--- START ---

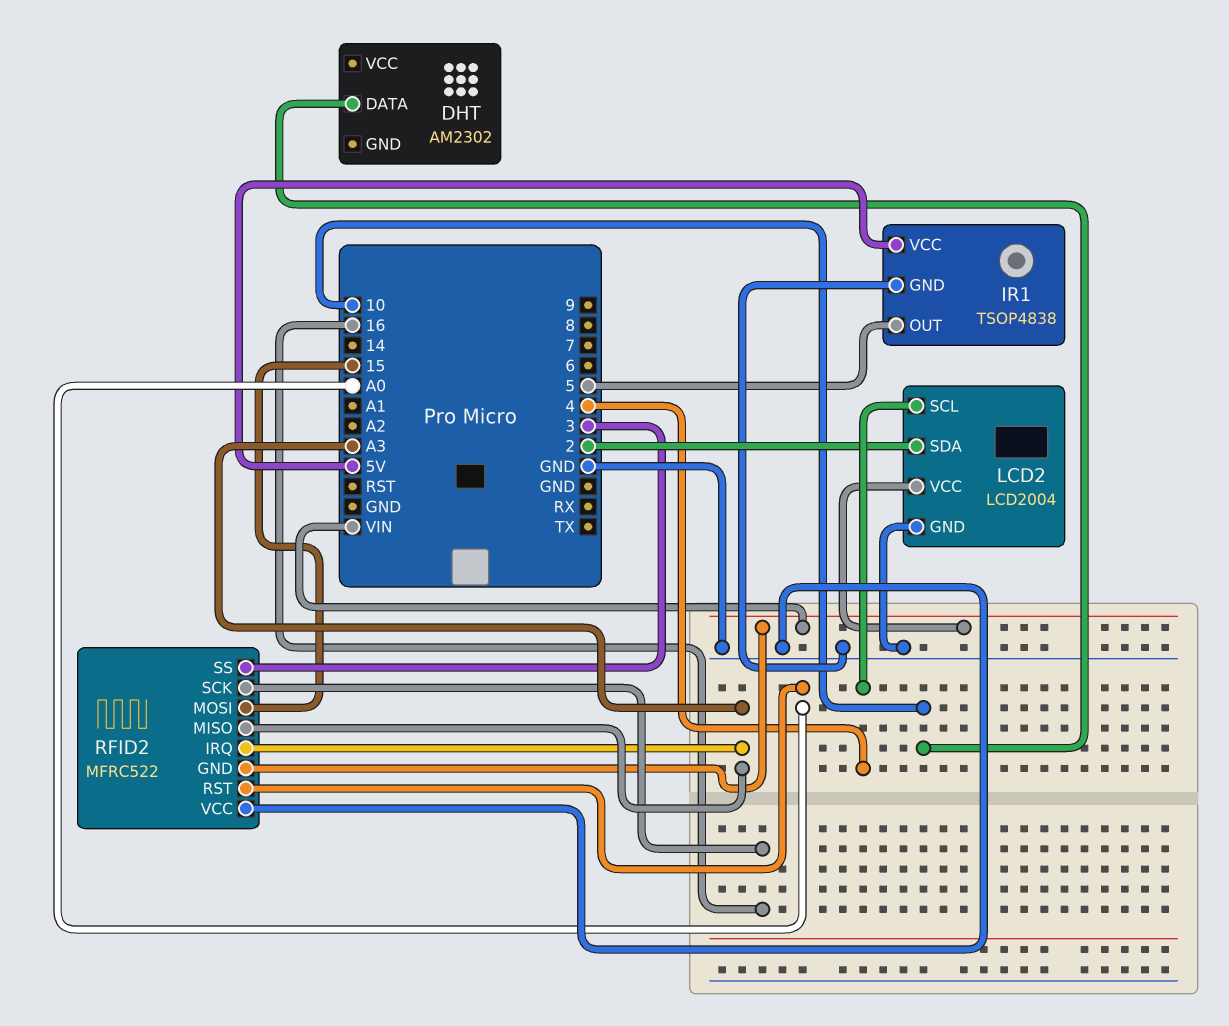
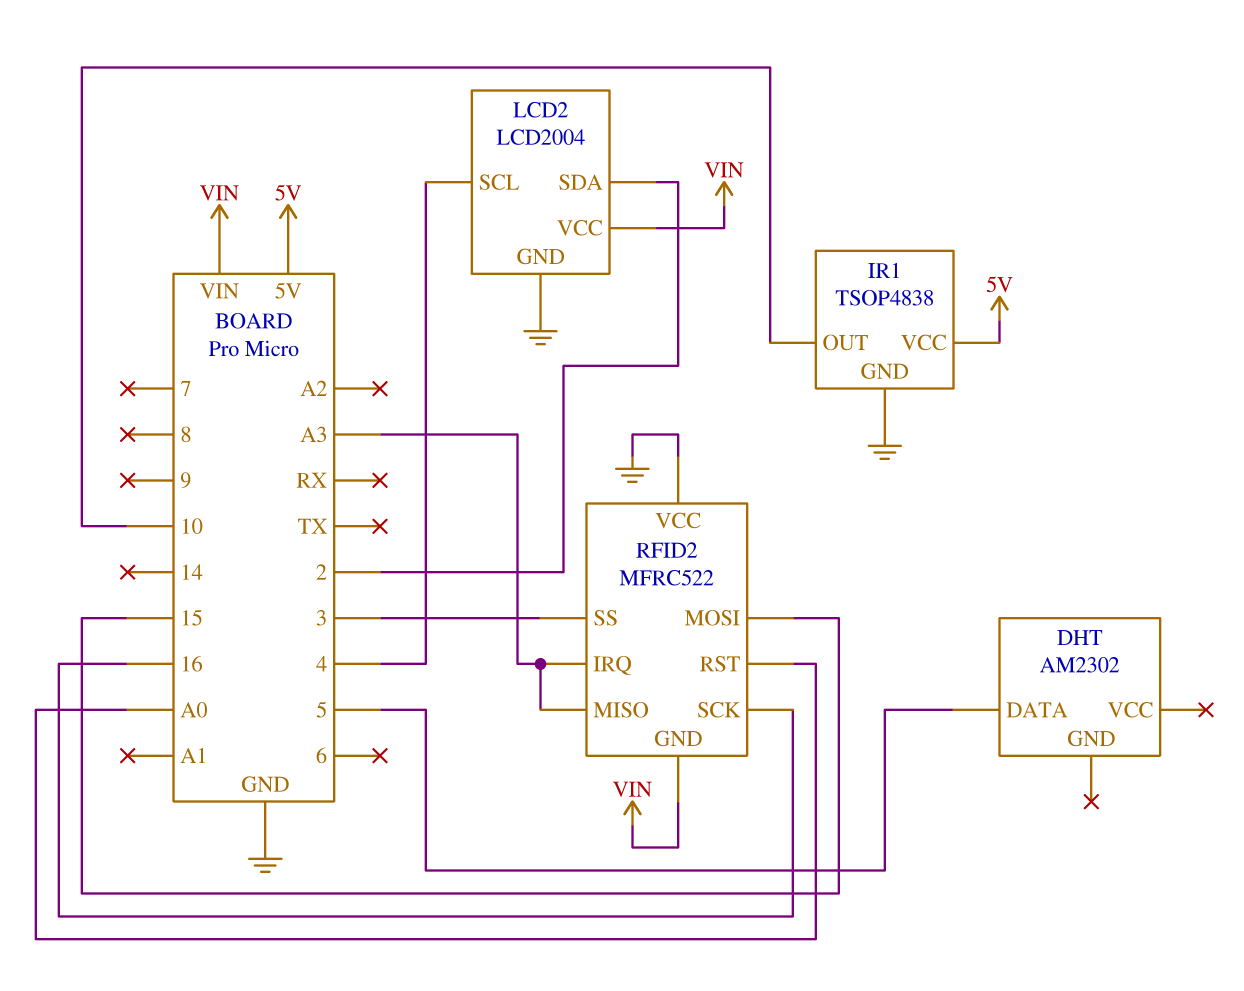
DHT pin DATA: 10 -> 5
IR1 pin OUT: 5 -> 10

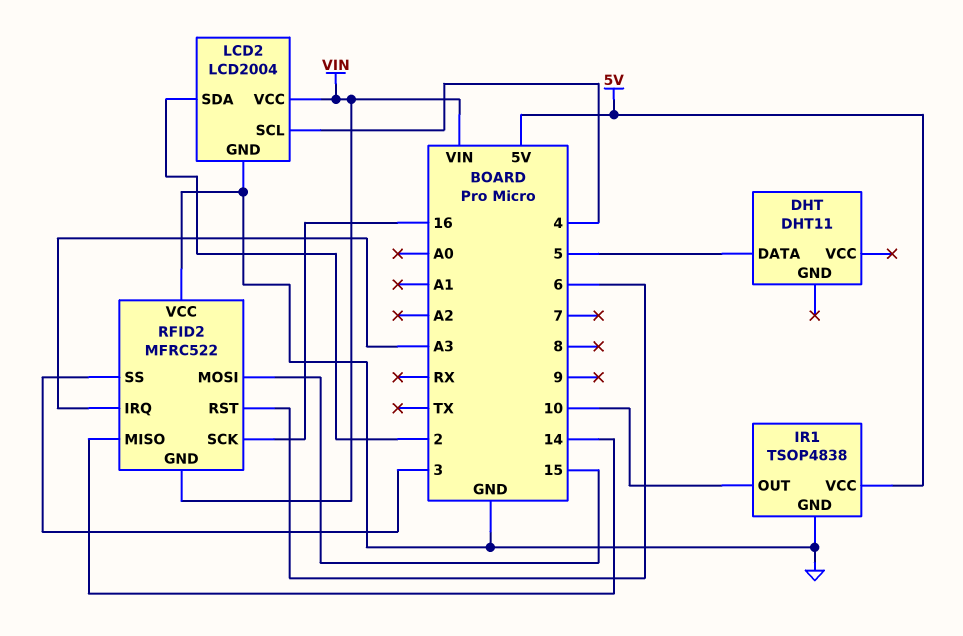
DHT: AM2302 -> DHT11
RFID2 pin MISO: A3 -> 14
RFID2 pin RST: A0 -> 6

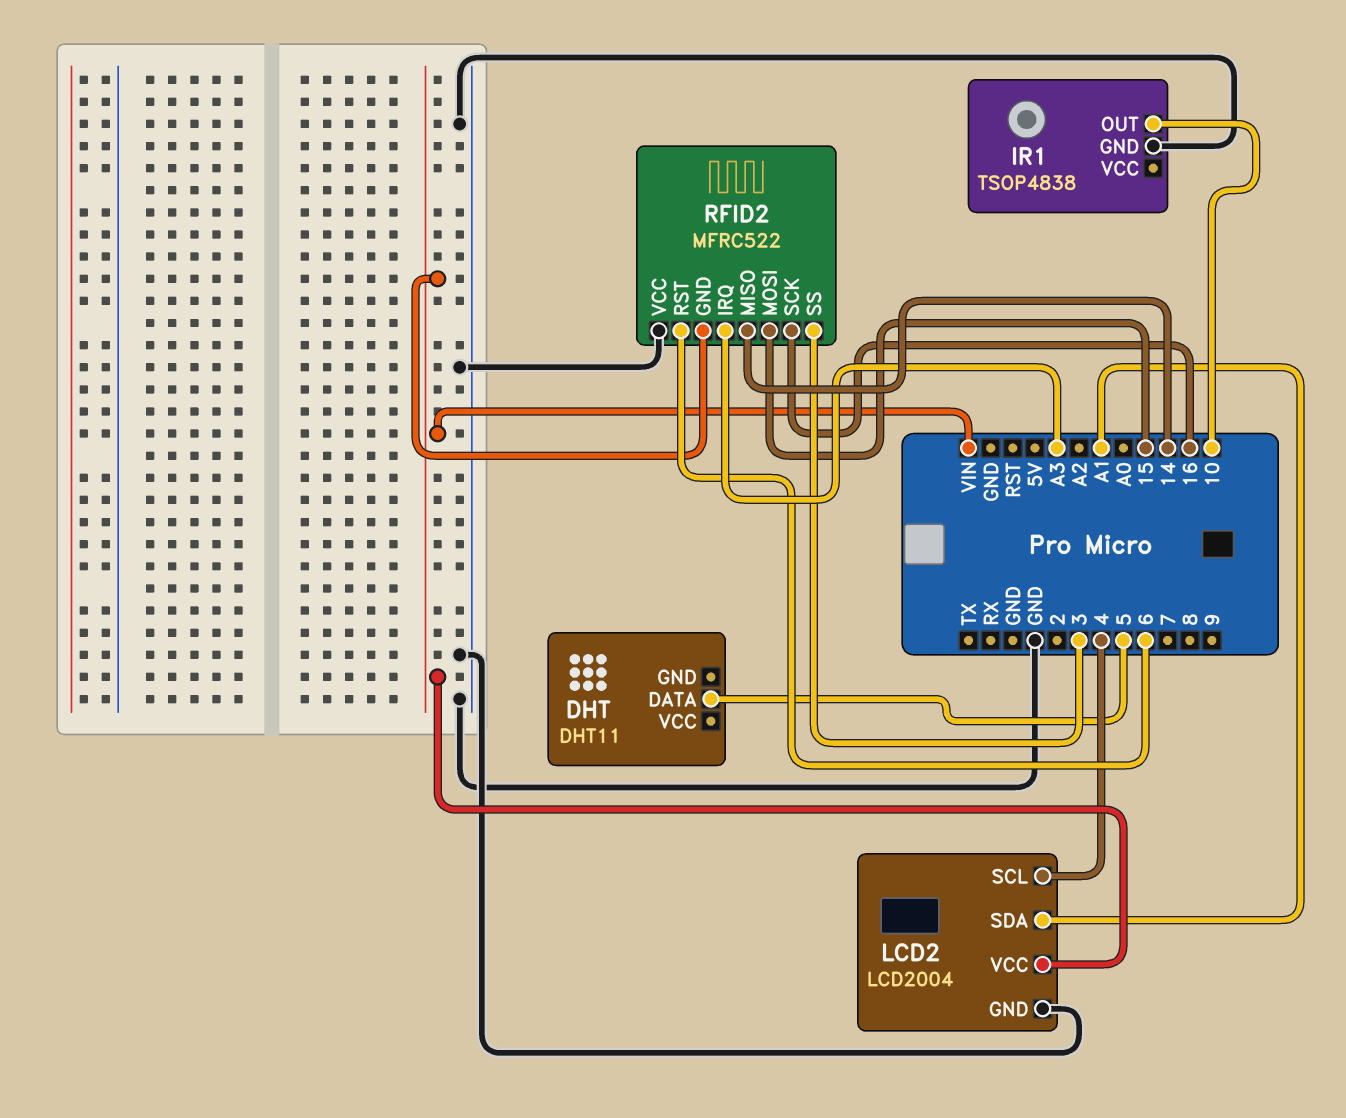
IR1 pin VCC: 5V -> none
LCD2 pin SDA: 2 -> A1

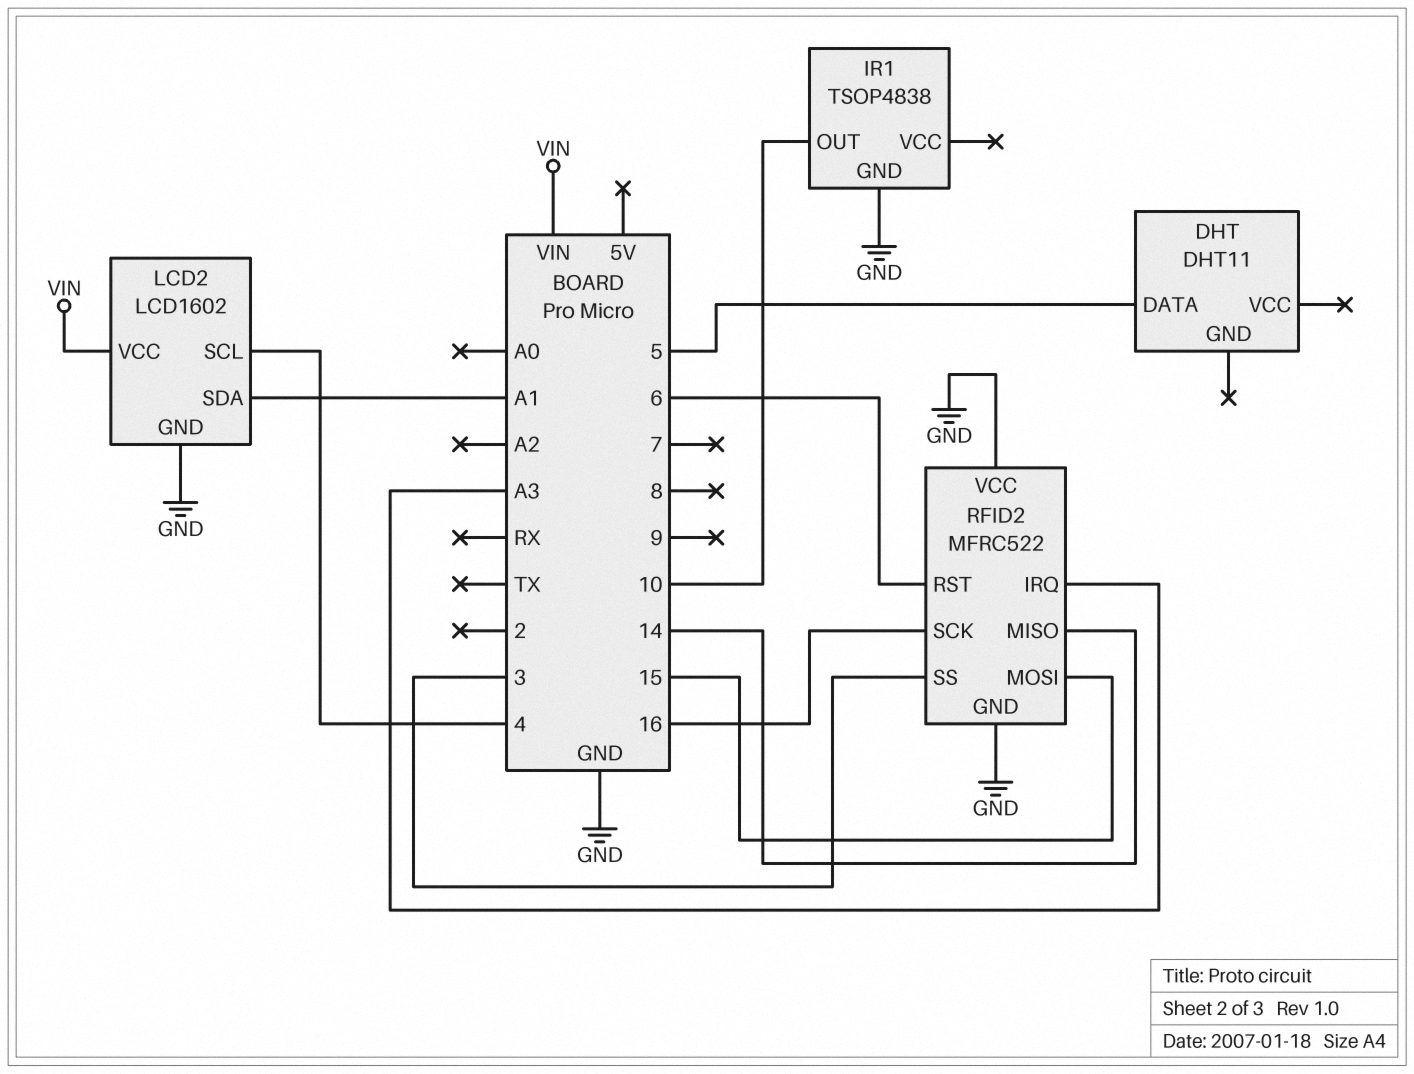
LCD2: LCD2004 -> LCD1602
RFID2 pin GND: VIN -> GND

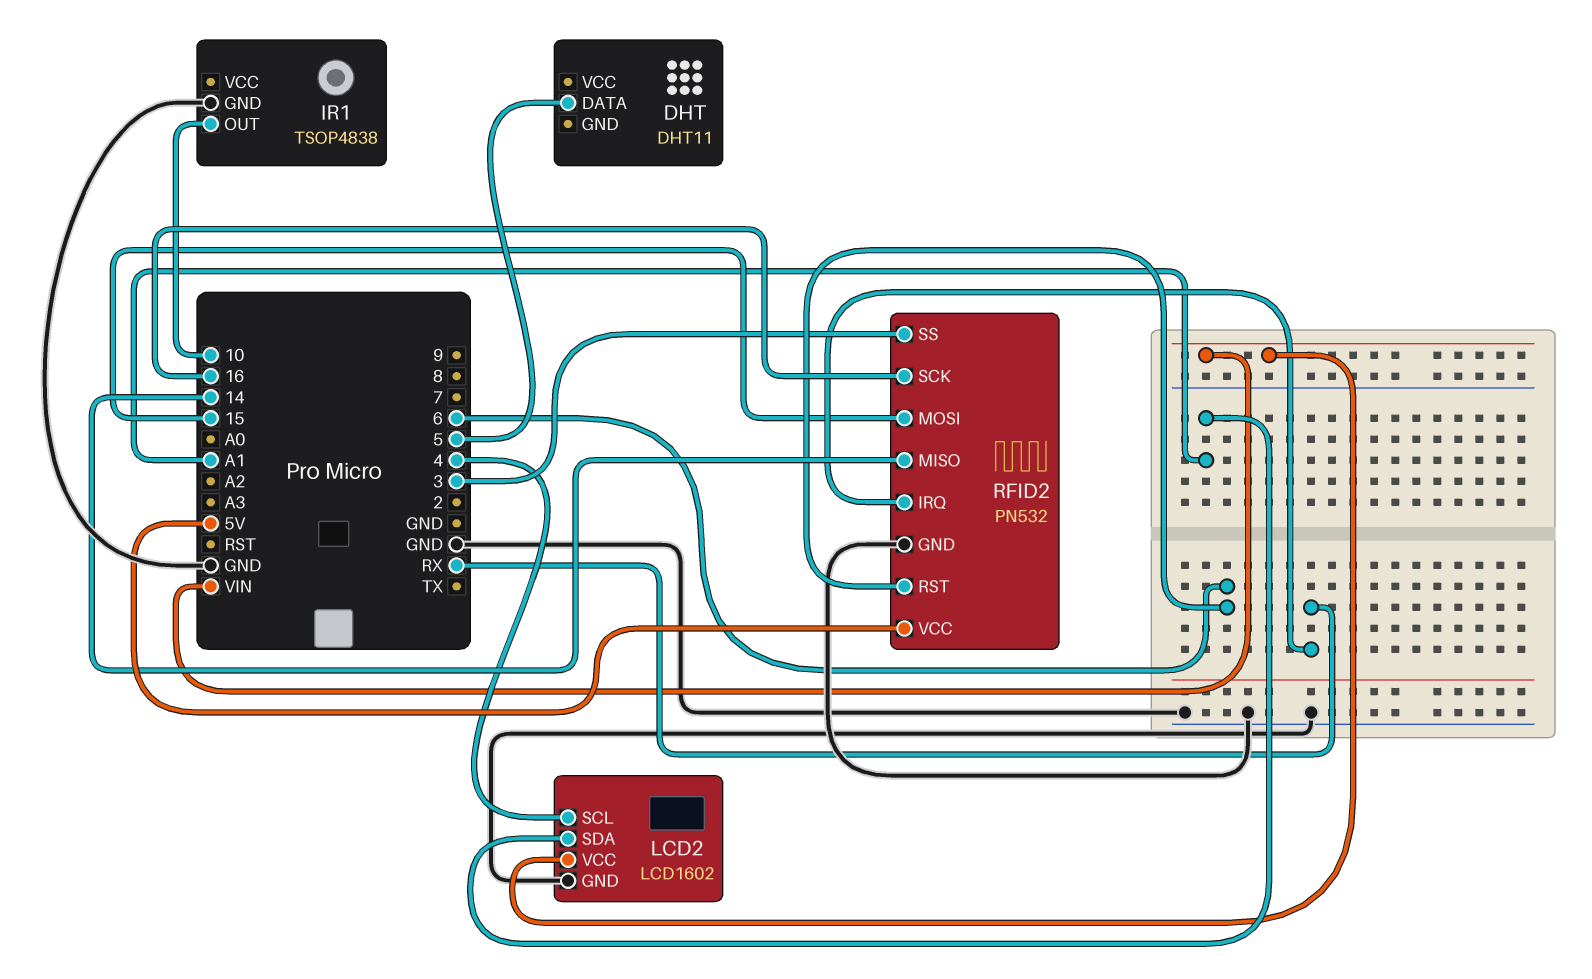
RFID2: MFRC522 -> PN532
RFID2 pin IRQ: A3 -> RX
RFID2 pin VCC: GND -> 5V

--- END ---

Your instructions:
Word for word, repeat each line of the records, and leave every image out.

Response:
DHT pin DATA: 10 -> 5
IR1 pin OUT: 5 -> 10

DHT: AM2302 -> DHT11
RFID2 pin MISO: A3 -> 14
RFID2 pin RST: A0 -> 6

IR1 pin VCC: 5V -> none
LCD2 pin SDA: 2 -> A1

LCD2: LCD2004 -> LCD1602
RFID2 pin GND: VIN -> GND

RFID2: MFRC522 -> PN532
RFID2 pin IRQ: A3 -> RX
RFID2 pin VCC: GND -> 5V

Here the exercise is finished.